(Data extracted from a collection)
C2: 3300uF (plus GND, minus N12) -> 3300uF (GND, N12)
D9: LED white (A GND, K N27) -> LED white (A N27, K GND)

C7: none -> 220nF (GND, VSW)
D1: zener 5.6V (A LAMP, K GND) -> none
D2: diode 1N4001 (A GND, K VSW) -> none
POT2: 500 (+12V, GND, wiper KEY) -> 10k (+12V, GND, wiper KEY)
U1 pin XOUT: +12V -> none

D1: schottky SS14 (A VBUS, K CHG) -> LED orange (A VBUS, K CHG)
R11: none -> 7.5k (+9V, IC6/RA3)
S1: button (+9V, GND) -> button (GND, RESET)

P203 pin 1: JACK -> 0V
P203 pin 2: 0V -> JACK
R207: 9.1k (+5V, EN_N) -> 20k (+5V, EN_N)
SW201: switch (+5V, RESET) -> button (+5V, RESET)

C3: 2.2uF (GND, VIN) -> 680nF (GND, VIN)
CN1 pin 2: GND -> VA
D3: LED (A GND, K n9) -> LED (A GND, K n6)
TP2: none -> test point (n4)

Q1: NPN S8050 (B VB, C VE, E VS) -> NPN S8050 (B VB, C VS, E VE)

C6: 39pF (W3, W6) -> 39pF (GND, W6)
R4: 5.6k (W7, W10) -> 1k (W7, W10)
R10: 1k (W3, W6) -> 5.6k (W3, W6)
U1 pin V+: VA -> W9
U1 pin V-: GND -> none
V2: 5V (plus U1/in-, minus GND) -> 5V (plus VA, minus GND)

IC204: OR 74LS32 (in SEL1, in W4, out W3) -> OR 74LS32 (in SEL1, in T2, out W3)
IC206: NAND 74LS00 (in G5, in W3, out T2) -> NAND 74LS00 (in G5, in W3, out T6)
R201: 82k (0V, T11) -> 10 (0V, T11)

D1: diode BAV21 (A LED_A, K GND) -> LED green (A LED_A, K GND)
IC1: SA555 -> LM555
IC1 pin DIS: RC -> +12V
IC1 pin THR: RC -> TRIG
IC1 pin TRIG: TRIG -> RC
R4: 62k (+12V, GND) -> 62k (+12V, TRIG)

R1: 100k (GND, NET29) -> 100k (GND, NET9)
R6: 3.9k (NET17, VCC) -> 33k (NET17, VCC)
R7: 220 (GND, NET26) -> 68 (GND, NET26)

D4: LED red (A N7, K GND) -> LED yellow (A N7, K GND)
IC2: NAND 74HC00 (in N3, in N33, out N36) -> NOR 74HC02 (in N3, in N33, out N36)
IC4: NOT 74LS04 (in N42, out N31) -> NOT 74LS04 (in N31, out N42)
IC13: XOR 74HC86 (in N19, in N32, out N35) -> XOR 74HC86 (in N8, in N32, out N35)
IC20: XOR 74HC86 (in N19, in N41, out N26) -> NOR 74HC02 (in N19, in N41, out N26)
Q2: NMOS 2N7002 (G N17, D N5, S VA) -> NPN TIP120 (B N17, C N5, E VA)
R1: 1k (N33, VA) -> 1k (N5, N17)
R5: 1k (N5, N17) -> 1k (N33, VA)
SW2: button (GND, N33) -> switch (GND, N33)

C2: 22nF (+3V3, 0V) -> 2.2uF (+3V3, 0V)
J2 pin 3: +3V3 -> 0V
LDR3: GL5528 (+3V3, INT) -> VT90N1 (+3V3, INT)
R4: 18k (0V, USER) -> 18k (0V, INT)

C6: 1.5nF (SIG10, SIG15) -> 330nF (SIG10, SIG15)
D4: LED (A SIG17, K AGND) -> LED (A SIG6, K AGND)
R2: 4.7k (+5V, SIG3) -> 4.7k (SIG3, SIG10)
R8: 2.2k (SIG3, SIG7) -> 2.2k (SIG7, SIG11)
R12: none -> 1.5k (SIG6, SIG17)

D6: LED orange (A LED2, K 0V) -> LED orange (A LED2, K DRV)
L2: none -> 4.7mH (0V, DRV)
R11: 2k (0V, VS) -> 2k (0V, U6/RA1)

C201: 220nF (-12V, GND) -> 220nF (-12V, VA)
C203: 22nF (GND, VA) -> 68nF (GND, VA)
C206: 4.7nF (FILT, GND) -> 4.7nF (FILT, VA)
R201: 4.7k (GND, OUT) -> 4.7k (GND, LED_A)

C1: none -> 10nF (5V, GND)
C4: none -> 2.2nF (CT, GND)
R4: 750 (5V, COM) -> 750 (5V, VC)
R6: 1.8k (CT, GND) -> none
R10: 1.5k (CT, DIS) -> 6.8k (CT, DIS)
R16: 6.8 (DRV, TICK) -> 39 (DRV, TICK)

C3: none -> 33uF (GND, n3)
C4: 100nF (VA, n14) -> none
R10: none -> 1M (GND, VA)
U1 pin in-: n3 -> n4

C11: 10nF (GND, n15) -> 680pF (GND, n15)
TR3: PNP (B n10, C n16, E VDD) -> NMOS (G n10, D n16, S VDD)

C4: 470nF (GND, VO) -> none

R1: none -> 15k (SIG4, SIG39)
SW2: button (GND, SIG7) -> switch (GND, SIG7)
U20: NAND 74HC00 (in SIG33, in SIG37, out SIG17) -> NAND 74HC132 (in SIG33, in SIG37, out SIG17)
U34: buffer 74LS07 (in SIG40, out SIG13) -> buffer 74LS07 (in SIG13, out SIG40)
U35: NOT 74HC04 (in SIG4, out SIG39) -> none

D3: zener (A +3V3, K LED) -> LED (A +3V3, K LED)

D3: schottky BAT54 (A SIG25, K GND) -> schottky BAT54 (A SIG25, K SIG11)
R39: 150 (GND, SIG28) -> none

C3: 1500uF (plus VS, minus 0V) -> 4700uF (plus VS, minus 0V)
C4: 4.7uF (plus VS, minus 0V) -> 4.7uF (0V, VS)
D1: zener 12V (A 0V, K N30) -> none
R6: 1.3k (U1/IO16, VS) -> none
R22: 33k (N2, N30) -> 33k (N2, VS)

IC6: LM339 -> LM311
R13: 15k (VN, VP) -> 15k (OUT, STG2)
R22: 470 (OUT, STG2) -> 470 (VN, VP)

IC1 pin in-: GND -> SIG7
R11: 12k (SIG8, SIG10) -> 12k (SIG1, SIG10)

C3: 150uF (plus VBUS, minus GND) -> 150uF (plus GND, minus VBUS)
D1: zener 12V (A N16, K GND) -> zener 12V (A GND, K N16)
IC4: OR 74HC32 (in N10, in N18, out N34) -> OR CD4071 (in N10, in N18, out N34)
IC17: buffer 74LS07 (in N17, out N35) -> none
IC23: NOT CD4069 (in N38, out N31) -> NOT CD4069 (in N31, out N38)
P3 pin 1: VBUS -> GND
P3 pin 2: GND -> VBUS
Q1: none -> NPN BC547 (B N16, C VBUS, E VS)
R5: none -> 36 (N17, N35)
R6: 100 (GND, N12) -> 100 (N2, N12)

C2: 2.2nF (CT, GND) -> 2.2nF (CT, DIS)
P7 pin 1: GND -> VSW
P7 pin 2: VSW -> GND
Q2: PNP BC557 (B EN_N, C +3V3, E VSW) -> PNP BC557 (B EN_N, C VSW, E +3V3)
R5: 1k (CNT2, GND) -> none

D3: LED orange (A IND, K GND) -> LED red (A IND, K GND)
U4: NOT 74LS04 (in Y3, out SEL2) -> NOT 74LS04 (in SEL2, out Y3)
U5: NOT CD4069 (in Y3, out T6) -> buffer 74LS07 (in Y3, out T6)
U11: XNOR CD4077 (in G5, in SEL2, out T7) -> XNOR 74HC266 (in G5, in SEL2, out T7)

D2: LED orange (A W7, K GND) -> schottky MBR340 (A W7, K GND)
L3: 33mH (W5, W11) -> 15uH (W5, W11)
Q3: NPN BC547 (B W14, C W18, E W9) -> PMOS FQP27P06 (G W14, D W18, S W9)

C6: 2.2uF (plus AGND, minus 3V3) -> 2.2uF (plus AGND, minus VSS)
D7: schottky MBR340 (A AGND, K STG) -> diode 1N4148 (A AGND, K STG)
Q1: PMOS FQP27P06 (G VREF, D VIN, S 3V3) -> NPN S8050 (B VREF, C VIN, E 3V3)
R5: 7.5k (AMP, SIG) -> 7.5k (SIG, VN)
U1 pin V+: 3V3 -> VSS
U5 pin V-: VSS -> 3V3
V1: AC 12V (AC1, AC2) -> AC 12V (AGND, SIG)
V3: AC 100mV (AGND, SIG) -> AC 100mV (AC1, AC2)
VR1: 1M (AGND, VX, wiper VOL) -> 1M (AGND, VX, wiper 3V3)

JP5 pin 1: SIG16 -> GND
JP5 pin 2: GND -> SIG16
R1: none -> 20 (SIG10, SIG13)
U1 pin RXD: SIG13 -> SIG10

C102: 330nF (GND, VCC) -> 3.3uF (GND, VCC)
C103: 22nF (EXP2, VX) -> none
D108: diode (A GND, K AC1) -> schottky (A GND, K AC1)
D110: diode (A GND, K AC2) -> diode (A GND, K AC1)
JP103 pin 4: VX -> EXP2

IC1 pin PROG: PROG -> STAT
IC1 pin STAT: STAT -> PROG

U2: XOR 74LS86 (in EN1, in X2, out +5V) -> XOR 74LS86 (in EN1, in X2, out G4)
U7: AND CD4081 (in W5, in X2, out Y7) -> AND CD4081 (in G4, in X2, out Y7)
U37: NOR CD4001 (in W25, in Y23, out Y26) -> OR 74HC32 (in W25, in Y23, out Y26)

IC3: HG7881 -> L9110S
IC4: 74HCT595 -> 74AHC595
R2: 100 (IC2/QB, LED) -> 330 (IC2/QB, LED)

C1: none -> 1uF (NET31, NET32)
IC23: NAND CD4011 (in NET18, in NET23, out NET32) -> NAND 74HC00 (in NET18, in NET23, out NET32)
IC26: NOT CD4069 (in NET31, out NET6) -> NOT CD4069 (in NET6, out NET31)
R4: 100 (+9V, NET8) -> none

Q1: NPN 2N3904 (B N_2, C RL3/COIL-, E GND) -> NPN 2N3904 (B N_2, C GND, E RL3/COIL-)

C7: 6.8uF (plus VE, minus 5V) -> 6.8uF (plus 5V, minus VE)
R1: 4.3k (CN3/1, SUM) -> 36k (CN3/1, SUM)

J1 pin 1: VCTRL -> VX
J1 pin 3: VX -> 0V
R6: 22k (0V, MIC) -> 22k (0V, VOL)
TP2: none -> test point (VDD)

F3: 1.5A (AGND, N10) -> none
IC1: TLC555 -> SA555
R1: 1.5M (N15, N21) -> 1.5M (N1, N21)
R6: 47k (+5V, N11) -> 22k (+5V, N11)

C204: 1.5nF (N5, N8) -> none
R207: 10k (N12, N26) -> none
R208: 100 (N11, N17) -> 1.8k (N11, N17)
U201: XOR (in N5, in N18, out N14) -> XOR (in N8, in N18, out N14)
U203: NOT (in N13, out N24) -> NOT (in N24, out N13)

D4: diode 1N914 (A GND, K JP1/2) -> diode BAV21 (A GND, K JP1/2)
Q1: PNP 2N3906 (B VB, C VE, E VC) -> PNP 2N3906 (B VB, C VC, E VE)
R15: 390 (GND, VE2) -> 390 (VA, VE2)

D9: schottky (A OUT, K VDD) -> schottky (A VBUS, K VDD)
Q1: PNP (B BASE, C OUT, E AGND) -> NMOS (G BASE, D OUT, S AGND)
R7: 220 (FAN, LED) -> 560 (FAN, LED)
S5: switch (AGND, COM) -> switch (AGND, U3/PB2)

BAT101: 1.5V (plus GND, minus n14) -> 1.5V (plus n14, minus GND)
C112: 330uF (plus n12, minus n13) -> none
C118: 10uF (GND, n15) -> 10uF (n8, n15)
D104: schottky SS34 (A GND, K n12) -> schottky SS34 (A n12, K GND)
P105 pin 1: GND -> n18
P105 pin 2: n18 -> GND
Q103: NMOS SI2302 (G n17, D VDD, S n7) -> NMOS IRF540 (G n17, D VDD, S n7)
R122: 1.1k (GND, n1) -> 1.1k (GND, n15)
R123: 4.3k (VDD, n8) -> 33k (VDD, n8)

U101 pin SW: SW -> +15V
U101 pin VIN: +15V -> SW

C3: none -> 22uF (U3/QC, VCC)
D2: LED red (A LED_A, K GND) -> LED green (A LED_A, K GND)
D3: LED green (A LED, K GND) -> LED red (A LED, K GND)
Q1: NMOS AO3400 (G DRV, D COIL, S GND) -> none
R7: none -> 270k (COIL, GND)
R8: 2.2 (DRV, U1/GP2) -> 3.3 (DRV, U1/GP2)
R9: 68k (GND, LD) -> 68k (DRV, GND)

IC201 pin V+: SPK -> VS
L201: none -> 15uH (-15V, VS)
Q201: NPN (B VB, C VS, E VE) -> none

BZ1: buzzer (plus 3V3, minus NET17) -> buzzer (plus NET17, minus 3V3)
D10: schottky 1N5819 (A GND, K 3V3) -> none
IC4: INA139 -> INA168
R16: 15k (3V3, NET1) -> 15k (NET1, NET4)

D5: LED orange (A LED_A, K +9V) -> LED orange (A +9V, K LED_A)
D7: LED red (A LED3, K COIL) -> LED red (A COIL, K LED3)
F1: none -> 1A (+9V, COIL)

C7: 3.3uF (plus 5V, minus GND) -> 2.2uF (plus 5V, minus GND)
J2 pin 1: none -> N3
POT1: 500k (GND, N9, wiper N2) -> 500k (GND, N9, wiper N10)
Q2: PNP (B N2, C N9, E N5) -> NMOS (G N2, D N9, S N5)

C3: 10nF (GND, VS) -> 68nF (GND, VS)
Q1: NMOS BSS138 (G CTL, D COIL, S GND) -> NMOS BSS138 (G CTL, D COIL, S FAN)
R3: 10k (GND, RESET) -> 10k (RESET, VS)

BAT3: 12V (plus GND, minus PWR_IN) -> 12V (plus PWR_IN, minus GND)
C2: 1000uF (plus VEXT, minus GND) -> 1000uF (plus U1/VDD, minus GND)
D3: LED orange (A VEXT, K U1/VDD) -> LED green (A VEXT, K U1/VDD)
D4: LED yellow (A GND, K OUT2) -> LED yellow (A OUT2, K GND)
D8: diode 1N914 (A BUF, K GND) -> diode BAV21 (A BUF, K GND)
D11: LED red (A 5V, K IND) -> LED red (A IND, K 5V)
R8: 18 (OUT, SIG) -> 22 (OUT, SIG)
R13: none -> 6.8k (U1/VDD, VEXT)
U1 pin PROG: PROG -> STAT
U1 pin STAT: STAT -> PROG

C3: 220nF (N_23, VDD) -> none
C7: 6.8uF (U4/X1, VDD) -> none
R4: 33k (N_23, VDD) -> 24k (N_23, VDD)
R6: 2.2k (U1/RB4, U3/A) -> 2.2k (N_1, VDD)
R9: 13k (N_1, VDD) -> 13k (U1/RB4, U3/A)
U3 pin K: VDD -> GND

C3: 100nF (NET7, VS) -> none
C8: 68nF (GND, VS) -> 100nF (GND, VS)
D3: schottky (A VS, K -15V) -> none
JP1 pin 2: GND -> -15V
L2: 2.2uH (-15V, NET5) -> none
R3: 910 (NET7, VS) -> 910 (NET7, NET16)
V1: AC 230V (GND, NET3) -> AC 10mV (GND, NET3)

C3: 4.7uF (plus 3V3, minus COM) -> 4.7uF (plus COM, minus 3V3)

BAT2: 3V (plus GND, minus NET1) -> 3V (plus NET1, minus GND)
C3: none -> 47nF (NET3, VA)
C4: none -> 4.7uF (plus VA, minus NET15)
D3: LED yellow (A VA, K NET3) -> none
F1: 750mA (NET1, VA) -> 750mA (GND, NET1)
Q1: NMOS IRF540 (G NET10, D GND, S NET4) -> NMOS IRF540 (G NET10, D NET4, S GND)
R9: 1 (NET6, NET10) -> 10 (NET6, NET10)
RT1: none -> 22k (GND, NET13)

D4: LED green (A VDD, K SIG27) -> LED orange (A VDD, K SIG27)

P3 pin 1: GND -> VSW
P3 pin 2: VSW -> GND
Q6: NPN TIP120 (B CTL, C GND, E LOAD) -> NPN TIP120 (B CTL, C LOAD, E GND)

* _Exercise_: Filter the preceding entries down to the lines with "yellow".

* _Your response_:
D4: LED red (A N7, K GND) -> LED yellow (A N7, K GND)
D4: LED yellow (A GND, K OUT2) -> LED yellow (A OUT2, K GND)
D3: LED yellow (A VA, K NET3) -> none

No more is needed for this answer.